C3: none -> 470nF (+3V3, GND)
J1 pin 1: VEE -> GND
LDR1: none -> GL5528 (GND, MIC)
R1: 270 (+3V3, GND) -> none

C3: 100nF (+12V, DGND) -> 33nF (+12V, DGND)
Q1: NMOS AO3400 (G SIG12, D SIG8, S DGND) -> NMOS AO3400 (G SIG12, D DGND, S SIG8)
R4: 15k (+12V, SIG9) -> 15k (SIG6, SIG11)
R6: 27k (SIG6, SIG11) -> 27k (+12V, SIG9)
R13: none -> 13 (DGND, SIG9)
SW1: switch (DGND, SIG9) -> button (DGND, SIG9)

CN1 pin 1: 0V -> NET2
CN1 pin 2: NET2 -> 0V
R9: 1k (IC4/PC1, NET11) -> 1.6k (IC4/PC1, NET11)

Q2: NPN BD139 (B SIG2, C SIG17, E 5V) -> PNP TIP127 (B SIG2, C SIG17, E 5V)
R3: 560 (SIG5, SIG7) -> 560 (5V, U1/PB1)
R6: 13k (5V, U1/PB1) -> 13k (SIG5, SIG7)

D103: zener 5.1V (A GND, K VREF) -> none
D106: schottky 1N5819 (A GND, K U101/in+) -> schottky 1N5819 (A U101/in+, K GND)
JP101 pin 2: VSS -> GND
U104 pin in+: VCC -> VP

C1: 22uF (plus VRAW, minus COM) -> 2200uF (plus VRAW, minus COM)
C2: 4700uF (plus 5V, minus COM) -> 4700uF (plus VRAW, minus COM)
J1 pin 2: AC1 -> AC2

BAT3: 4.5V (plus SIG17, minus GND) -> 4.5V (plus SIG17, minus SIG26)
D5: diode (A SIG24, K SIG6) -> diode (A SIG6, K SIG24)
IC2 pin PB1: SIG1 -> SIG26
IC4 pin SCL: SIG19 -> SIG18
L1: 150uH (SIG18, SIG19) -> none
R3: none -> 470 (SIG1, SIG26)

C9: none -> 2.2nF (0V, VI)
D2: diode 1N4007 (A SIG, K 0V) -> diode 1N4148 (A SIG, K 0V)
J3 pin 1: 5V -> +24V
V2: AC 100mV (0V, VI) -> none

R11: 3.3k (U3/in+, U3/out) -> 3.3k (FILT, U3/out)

→ WHAT YOU HAVE TO DO: Repeat the data exactly. Omit nothing.

→ RESPONSE TO THIS EXERCISE:
C3: none -> 470nF (+3V3, GND)
J1 pin 1: VEE -> GND
LDR1: none -> GL5528 (GND, MIC)
R1: 270 (+3V3, GND) -> none

C3: 100nF (+12V, DGND) -> 33nF (+12V, DGND)
Q1: NMOS AO3400 (G SIG12, D SIG8, S DGND) -> NMOS AO3400 (G SIG12, D DGND, S SIG8)
R4: 15k (+12V, SIG9) -> 15k (SIG6, SIG11)
R6: 27k (SIG6, SIG11) -> 27k (+12V, SIG9)
R13: none -> 13 (DGND, SIG9)
SW1: switch (DGND, SIG9) -> button (DGND, SIG9)

CN1 pin 1: 0V -> NET2
CN1 pin 2: NET2 -> 0V
R9: 1k (IC4/PC1, NET11) -> 1.6k (IC4/PC1, NET11)

Q2: NPN BD139 (B SIG2, C SIG17, E 5V) -> PNP TIP127 (B SIG2, C SIG17, E 5V)
R3: 560 (SIG5, SIG7) -> 560 (5V, U1/PB1)
R6: 13k (5V, U1/PB1) -> 13k (SIG5, SIG7)

D103: zener 5.1V (A GND, K VREF) -> none
D106: schottky 1N5819 (A GND, K U101/in+) -> schottky 1N5819 (A U101/in+, K GND)
JP101 pin 2: VSS -> GND
U104 pin in+: VCC -> VP

C1: 22uF (plus VRAW, minus COM) -> 2200uF (plus VRAW, minus COM)
C2: 4700uF (plus 5V, minus COM) -> 4700uF (plus VRAW, minus COM)
J1 pin 2: AC1 -> AC2

BAT3: 4.5V (plus SIG17, minus GND) -> 4.5V (plus SIG17, minus SIG26)
D5: diode (A SIG24, K SIG6) -> diode (A SIG6, K SIG24)
IC2 pin PB1: SIG1 -> SIG26
IC4 pin SCL: SIG19 -> SIG18
L1: 150uH (SIG18, SIG19) -> none
R3: none -> 470 (SIG1, SIG26)

C9: none -> 2.2nF (0V, VI)
D2: diode 1N4007 (A SIG, K 0V) -> diode 1N4148 (A SIG, K 0V)
J3 pin 1: 5V -> +24V
V2: AC 100mV (0V, VI) -> none

R11: 3.3k (U3/in+, U3/out) -> 3.3k (FILT, U3/out)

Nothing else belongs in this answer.